TASK => Carry over every entry exactly as written, though not the pictures it contains.

DATA EXTRACT =>
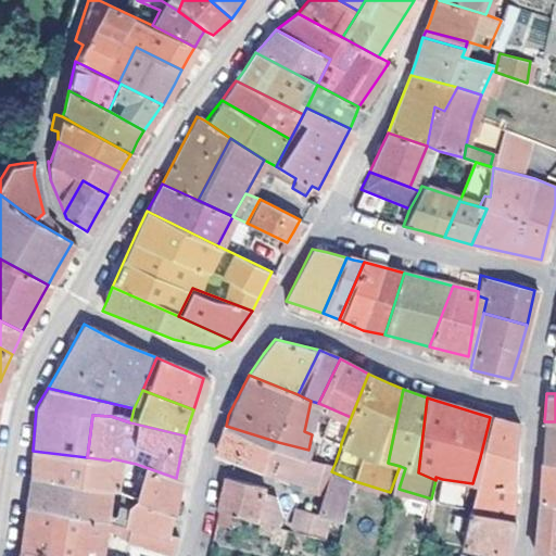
[(504,420),(490,417),(480,457),(514,465),(516,424),(504,420)]
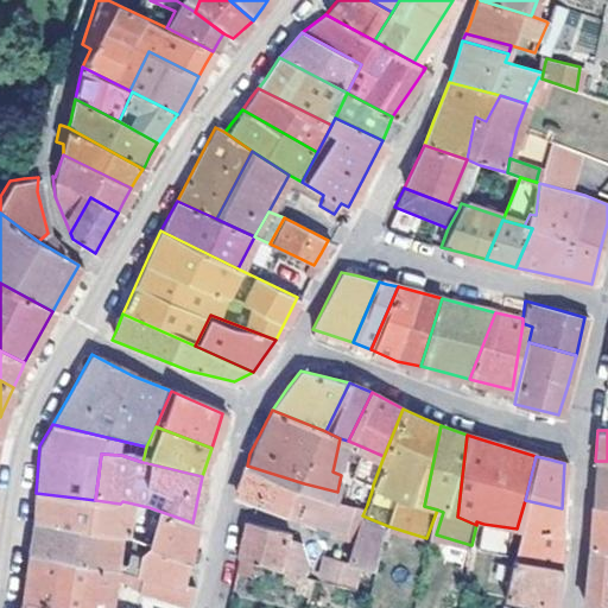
[(607,461),(595,461),(593,487),(590,514),(607,515),(607,461)]
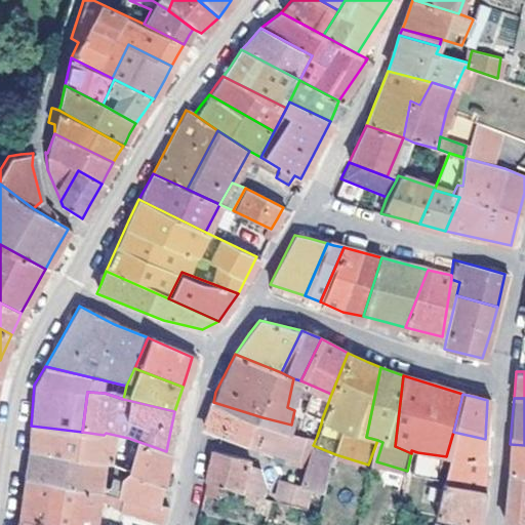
[(263,417),(213,402),(210,401),(205,417),(202,428),(253,444),(263,417)]
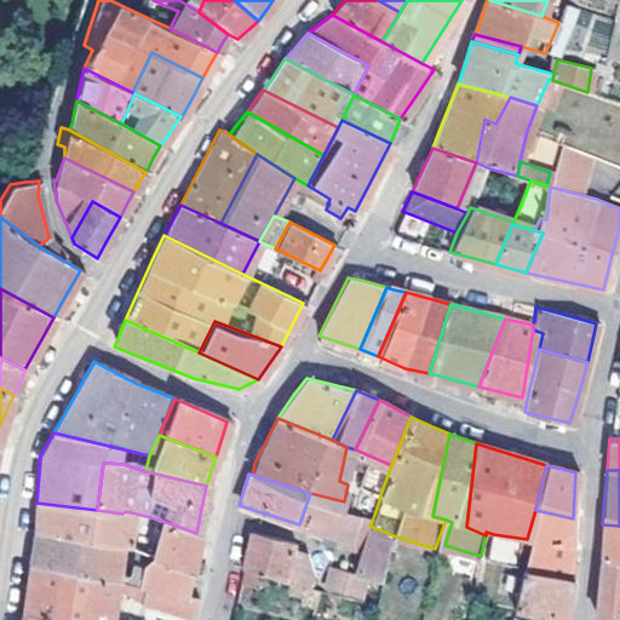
[(344,501),(310,493),(299,524),(321,532),(320,537),(334,541),(338,530),(349,534),(359,507),(344,501)]
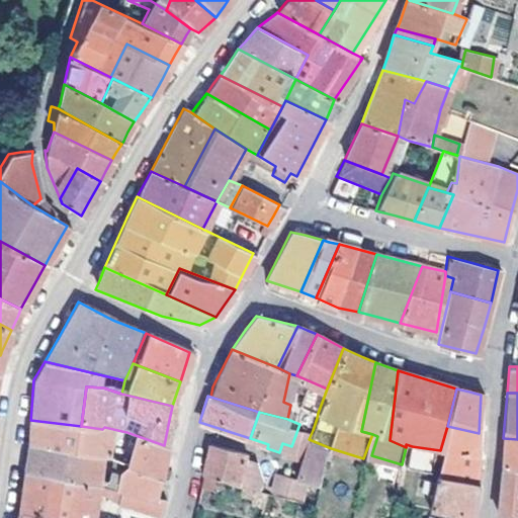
[(28,431),(27,446),(100,457),(102,457),(102,429),(81,426),(30,420),(28,431)]
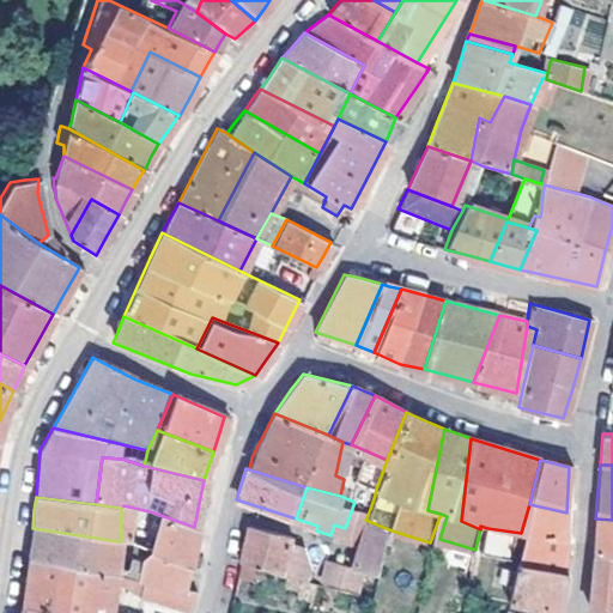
[(365,520),(370,509),(354,502),(345,528),(341,536),(347,538),(357,541),(365,520)]
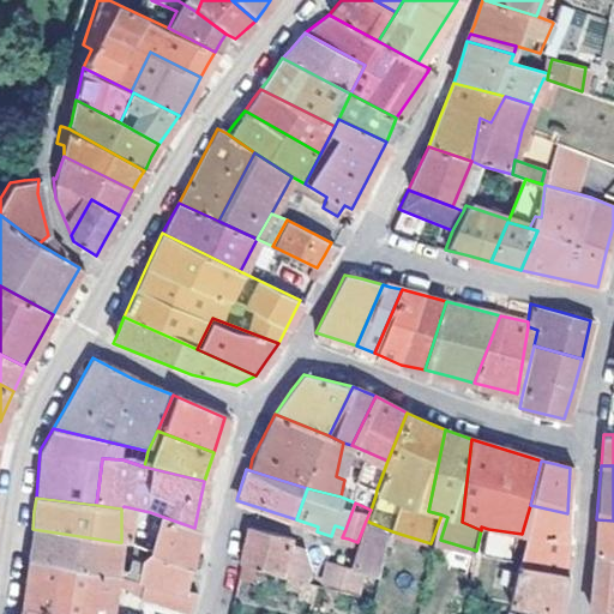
[(564,572),(567,513),(530,505),(522,534),(513,564),(564,572)]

EXERCISE RESPONSE =>
[(504,420),(490,417),(480,457),(514,465),(516,424),(504,420)]
[(607,461),(595,461),(593,487),(590,514),(607,515),(607,461)]
[(263,417),(213,402),(210,401),(205,417),(202,428),(253,444),(263,417)]
[(344,501),(310,493),(299,524),(321,532),(320,537),(334,541),(338,530),(349,534),(359,507),(344,501)]
[(28,431),(27,446),(100,457),(102,457),(102,429),(81,426),(30,420),(28,431)]
[(365,520),(370,509),(354,502),(345,528),(341,536),(347,538),(357,541),(365,520)]
[(564,572),(567,513),(530,505),(522,534),(513,564),(564,572)]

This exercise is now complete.